======== Data for review ========

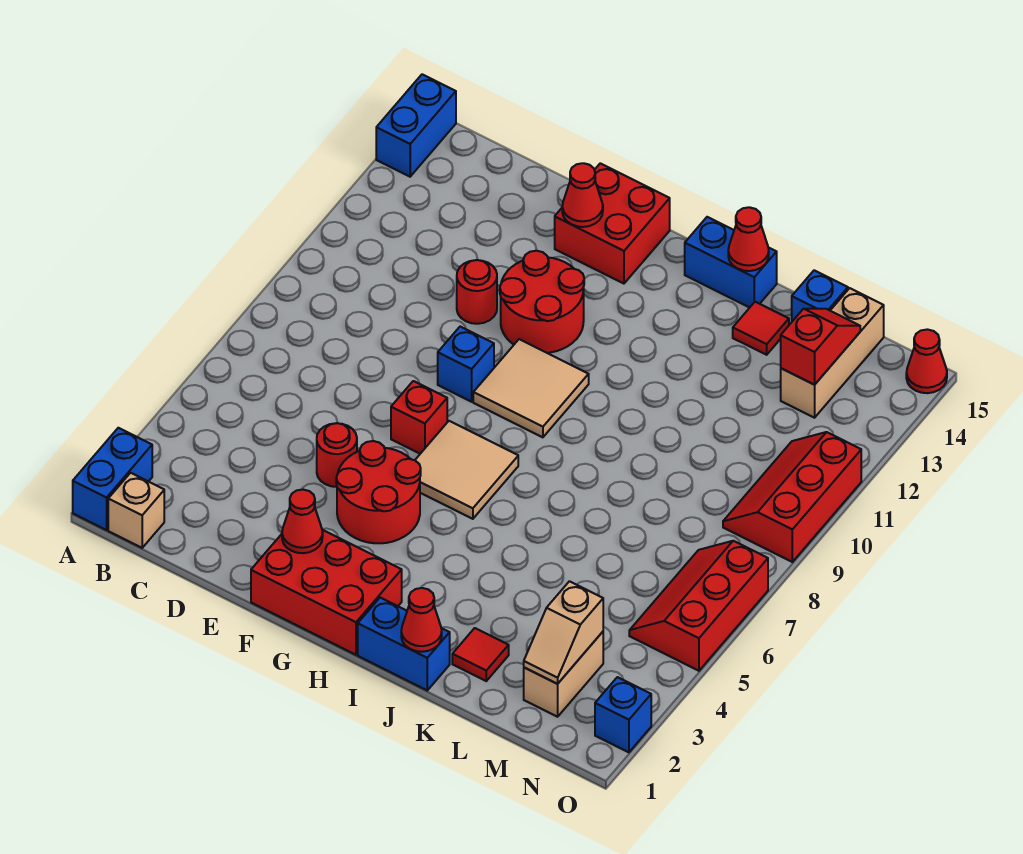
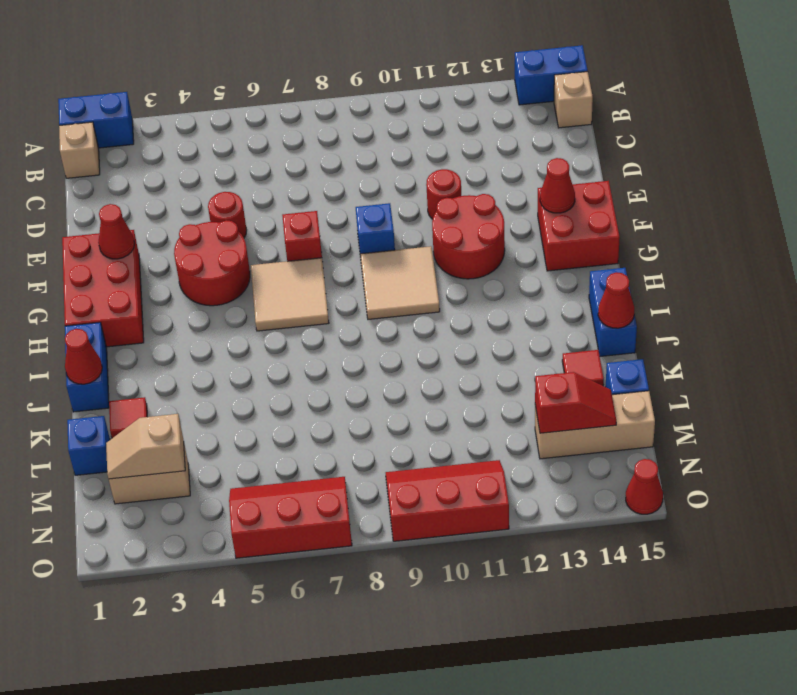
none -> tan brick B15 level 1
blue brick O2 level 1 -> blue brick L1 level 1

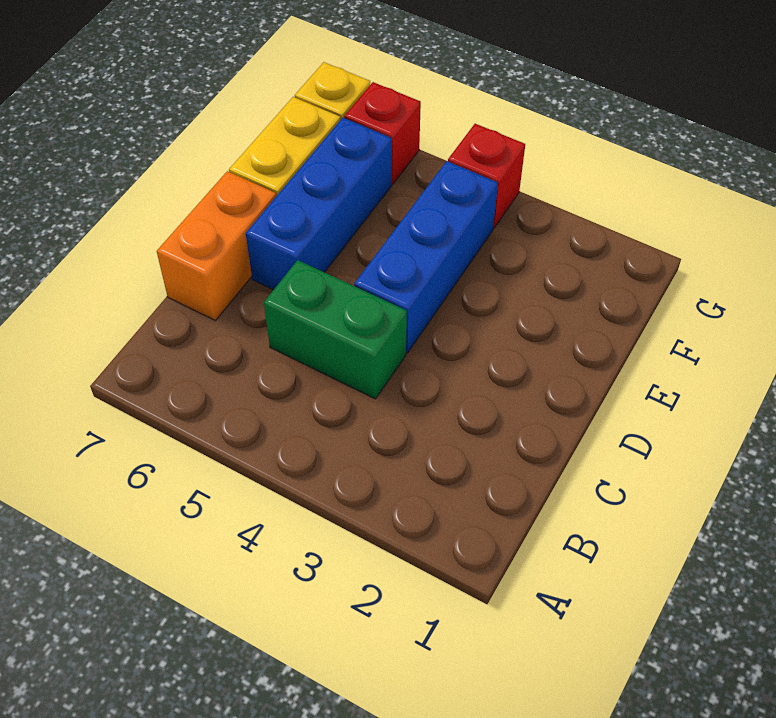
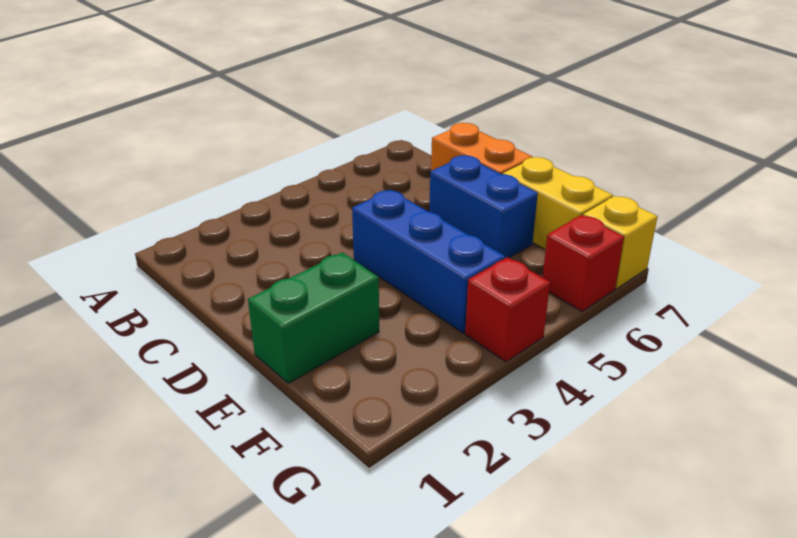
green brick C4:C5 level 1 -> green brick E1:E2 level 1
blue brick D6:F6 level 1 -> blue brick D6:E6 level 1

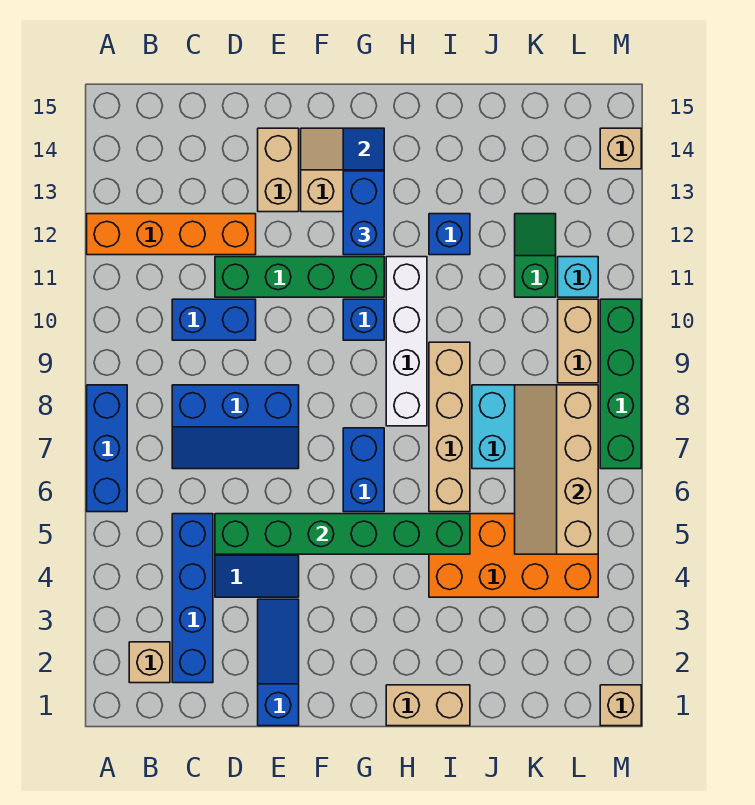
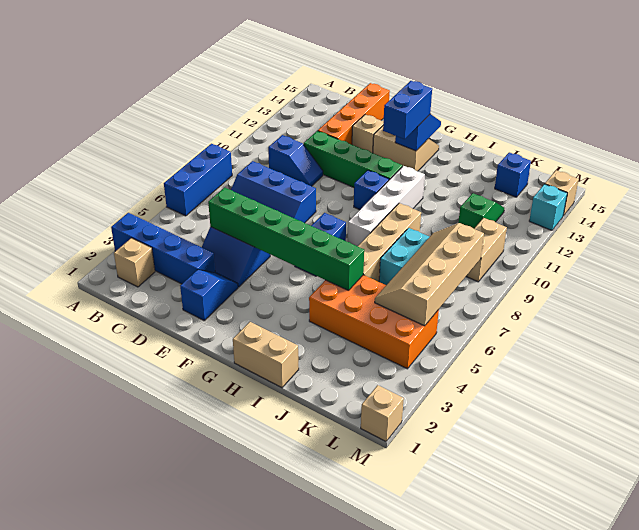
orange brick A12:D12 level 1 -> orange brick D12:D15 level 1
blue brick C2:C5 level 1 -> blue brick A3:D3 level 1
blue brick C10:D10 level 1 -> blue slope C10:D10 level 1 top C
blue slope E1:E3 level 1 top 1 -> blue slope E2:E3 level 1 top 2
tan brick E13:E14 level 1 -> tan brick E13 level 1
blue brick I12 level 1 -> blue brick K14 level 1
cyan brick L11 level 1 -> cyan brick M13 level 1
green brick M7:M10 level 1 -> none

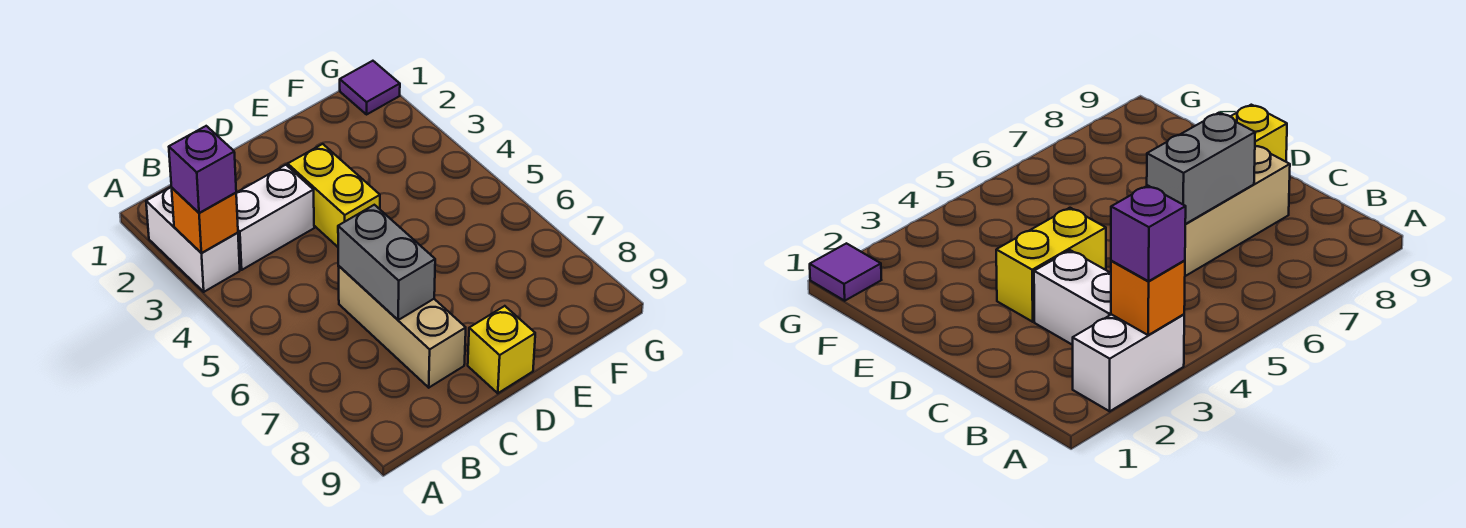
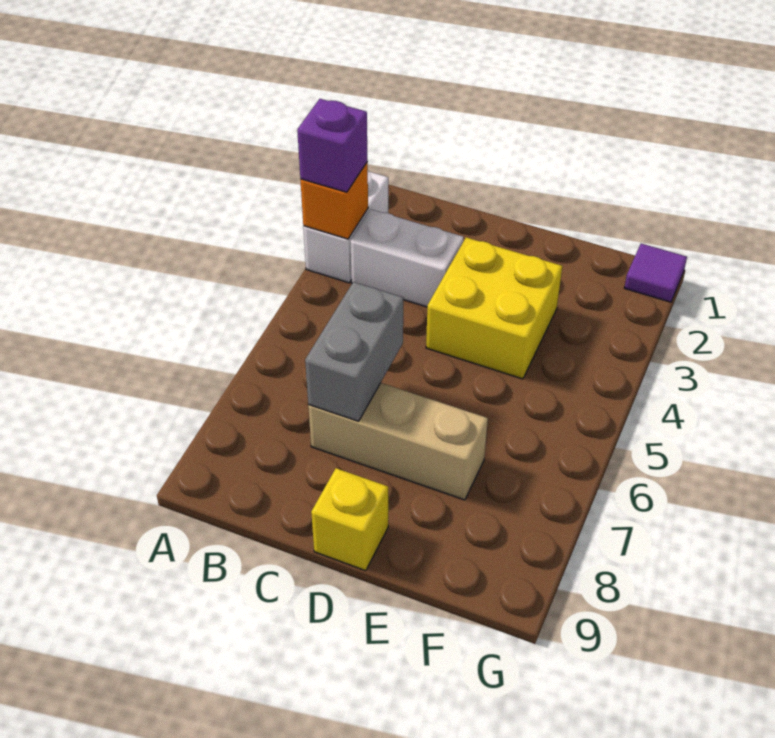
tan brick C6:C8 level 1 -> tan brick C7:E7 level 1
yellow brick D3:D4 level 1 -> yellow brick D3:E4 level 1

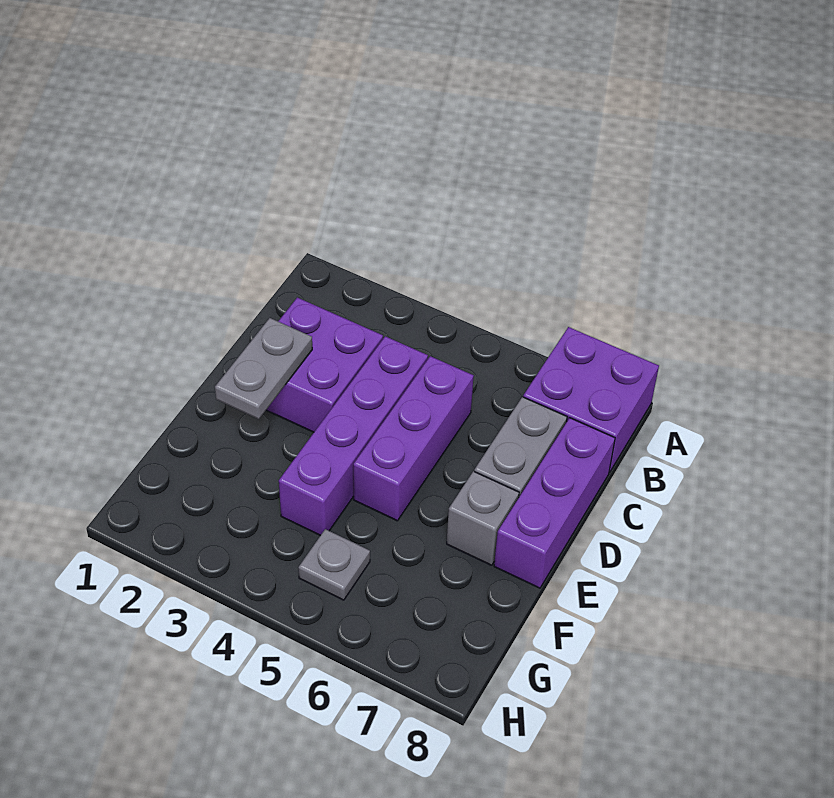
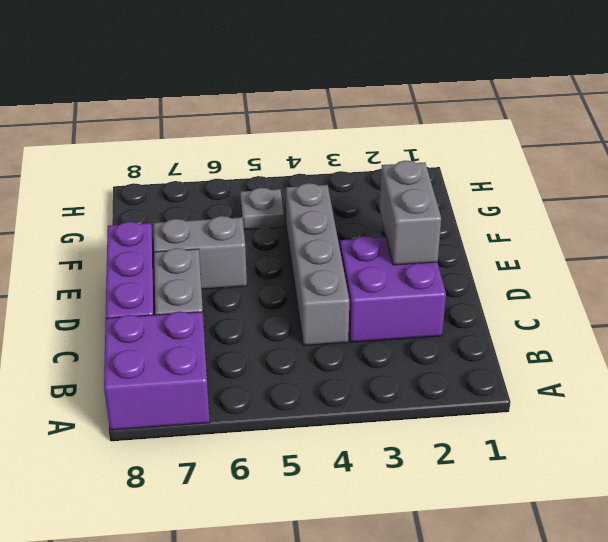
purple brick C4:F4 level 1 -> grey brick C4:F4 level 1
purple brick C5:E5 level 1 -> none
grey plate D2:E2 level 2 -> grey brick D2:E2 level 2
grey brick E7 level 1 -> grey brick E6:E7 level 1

========

### Problem requirements
Your task is to give again, unchanged, the lines from the line that contains "yellow brick D3:D4" to the end of the records. Include both end lines but no pictures.

### Your solution
yellow brick D3:D4 level 1 -> yellow brick D3:E4 level 1

purple brick C4:F4 level 1 -> grey brick C4:F4 level 1
purple brick C5:E5 level 1 -> none
grey plate D2:E2 level 2 -> grey brick D2:E2 level 2
grey brick E7 level 1 -> grey brick E6:E7 level 1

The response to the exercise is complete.